## Problem to work on
Quote all of the material below line for line, with no changes.

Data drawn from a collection

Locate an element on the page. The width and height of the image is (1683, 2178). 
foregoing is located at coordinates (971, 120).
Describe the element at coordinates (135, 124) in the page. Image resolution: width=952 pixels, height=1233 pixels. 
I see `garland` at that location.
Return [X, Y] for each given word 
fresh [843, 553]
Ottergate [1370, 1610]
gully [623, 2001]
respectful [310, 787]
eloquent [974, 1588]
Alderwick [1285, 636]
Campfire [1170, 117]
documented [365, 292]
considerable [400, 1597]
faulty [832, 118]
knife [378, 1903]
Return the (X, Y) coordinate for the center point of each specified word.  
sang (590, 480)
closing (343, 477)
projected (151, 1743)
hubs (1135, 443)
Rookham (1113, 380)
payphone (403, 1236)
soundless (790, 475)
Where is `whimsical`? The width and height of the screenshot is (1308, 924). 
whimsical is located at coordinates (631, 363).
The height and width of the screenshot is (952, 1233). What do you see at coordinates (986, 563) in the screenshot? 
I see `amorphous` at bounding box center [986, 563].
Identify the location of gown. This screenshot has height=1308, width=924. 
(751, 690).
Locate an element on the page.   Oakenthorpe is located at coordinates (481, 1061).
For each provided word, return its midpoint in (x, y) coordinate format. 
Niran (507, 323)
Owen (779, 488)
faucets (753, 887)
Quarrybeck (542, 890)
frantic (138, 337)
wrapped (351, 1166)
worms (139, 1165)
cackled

## Solved problem
Locate an element on the page. The width and height of the image is (1683, 2178). 
foregoing is located at coordinates (971, 120).
Describe the element at coordinates (135, 124) in the page. Image resolution: width=952 pixels, height=1233 pixels. 
I see `garland` at that location.
Return [X, Y] for each given word 
fresh [843, 553]
Ottergate [1370, 1610]
gully [623, 2001]
respectful [310, 787]
eloquent [974, 1588]
Alderwick [1285, 636]
Campfire [1170, 117]
documented [365, 292]
considerable [400, 1597]
faulty [832, 118]
knife [378, 1903]
Return the (X, Y) coordinate for the center point of each specified word.  
sang (590, 480)
closing (343, 477)
projected (151, 1743)
hubs (1135, 443)
Rookham (1113, 380)
payphone (403, 1236)
soundless (790, 475)
Where is `whimsical`? The width and height of the screenshot is (1308, 924). 
whimsical is located at coordinates (631, 363).
The height and width of the screenshot is (952, 1233). What do you see at coordinates (986, 563) in the screenshot? 
I see `amorphous` at bounding box center [986, 563].
Identify the location of gown. This screenshot has height=1308, width=924. 
(751, 690).
Locate an element on the page.   Oakenthorpe is located at coordinates (481, 1061).
For each provided word, return its midpoint in (x, y) coordinate format. 
Niran (507, 323)
Owen (779, 488)
faucets (753, 887)
Quarrybeck (542, 890)
frantic (138, 337)
wrapped (351, 1166)
worms (139, 1165)
cackled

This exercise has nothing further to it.